**** DATA TO PROCESS
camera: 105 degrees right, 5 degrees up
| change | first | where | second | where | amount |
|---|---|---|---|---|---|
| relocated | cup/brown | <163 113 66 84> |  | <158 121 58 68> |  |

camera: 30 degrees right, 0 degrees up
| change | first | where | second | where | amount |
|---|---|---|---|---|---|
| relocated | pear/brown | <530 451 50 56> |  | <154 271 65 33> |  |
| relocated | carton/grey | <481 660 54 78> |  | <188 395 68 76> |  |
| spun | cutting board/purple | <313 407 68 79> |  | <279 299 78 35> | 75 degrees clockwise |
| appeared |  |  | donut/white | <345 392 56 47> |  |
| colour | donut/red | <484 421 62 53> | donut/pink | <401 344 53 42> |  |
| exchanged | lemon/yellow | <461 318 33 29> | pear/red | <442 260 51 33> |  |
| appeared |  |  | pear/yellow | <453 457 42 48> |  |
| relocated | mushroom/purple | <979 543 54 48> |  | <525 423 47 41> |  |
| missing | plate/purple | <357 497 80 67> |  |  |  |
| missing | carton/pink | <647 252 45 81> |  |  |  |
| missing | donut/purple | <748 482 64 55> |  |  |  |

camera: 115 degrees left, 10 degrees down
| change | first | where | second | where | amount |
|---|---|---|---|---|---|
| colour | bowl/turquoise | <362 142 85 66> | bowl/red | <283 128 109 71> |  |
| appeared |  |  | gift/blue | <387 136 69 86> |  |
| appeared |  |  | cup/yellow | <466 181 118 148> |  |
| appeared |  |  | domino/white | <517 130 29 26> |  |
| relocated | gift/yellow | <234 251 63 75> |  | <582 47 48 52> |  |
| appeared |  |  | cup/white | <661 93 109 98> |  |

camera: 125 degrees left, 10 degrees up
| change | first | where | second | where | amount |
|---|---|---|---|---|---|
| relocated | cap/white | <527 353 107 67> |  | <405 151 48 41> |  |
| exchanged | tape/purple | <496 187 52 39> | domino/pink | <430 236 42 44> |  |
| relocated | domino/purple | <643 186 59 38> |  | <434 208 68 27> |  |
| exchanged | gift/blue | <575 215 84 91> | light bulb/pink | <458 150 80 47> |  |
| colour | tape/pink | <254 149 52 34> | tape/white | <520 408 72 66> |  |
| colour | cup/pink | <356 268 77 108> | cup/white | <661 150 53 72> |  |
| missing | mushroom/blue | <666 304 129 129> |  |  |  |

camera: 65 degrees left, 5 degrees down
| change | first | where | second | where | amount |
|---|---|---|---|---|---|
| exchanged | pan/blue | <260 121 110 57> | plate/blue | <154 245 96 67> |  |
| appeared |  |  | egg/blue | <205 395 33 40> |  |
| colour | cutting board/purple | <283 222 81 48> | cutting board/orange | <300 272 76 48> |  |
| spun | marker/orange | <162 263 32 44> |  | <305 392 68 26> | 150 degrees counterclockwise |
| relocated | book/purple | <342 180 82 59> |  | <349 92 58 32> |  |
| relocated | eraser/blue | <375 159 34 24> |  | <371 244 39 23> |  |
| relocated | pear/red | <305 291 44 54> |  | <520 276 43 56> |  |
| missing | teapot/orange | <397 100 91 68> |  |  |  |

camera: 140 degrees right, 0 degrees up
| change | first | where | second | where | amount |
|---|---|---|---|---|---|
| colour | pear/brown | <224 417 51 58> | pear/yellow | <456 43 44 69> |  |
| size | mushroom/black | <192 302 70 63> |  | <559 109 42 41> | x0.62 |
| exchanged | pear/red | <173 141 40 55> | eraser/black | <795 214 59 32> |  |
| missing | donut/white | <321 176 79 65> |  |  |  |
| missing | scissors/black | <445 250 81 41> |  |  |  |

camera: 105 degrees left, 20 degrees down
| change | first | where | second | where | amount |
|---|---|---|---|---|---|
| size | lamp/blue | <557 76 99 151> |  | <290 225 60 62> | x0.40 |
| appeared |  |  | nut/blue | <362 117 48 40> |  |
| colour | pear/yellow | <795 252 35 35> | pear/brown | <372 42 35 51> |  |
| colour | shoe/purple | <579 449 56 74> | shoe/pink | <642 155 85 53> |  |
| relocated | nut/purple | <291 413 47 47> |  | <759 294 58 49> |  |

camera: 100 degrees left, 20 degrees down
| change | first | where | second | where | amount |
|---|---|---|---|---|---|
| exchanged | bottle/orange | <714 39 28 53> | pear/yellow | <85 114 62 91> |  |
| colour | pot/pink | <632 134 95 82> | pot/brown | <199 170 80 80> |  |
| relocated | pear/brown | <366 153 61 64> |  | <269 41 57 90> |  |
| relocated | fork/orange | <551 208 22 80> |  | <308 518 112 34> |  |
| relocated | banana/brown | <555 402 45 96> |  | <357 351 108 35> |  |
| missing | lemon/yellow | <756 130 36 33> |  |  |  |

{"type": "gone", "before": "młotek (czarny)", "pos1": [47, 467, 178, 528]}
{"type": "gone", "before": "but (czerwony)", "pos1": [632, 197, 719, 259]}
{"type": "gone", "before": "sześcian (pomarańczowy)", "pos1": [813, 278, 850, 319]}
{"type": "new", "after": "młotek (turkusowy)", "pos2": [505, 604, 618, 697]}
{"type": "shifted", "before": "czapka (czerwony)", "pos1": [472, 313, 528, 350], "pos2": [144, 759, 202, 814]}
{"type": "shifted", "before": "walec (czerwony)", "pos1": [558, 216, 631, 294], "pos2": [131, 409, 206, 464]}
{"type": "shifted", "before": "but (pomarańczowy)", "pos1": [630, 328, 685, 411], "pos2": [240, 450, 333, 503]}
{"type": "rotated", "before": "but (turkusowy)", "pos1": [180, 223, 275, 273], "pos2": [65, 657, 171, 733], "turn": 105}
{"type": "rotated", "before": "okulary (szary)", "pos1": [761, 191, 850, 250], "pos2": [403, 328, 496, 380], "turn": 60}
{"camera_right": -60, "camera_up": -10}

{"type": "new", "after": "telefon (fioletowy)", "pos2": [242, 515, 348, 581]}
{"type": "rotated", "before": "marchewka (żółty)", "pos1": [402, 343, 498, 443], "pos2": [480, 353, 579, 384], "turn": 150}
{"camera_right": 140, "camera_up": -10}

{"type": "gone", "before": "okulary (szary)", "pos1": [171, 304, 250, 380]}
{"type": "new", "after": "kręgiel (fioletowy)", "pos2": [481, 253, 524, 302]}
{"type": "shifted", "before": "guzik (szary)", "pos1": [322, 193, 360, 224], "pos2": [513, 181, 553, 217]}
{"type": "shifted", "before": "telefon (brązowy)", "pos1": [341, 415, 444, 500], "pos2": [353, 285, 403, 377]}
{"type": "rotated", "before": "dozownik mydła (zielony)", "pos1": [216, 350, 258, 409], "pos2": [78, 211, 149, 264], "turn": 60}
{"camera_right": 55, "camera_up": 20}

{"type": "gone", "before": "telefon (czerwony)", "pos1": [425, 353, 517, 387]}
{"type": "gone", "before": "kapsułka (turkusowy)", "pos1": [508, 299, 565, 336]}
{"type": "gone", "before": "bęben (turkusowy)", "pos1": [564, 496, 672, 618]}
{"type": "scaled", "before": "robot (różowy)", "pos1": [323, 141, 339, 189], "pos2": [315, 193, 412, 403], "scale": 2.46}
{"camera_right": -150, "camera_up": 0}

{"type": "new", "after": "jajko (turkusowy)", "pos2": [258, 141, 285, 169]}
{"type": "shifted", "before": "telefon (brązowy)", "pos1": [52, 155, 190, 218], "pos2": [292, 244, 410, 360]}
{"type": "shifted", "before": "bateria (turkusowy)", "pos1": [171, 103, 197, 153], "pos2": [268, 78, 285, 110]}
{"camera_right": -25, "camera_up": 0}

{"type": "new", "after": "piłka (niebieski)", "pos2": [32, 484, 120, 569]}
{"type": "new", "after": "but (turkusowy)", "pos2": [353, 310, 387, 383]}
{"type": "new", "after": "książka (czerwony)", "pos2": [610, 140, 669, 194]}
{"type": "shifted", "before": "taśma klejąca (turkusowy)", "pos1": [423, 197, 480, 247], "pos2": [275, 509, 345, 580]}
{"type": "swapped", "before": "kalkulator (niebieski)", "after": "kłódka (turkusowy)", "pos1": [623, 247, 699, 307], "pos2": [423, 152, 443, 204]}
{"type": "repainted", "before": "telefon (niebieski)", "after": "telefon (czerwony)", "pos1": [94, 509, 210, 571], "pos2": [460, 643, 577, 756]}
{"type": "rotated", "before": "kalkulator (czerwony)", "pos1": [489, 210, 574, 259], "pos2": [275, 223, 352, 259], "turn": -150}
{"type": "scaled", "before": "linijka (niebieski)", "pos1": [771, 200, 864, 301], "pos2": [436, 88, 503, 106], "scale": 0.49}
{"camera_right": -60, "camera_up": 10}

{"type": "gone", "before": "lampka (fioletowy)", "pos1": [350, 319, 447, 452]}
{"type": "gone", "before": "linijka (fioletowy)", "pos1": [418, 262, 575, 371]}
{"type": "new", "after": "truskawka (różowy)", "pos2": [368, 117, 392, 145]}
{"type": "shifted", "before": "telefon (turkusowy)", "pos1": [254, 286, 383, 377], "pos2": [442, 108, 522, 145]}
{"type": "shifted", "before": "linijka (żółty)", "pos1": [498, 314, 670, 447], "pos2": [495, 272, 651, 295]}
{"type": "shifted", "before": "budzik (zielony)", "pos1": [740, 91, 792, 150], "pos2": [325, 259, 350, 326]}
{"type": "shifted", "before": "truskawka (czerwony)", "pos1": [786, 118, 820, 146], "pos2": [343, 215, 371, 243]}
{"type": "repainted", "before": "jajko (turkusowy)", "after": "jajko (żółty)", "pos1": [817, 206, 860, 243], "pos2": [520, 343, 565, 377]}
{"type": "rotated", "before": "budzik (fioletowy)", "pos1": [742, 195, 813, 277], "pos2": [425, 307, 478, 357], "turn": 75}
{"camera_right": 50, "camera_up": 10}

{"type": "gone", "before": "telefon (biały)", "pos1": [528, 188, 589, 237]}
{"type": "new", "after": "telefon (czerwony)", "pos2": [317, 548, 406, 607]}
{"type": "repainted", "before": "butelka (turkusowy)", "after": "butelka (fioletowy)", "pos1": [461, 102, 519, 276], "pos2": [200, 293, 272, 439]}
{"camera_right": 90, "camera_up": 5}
********
In the records above, how many lines include the string "pomarańczowy"? Answer with only the number.

2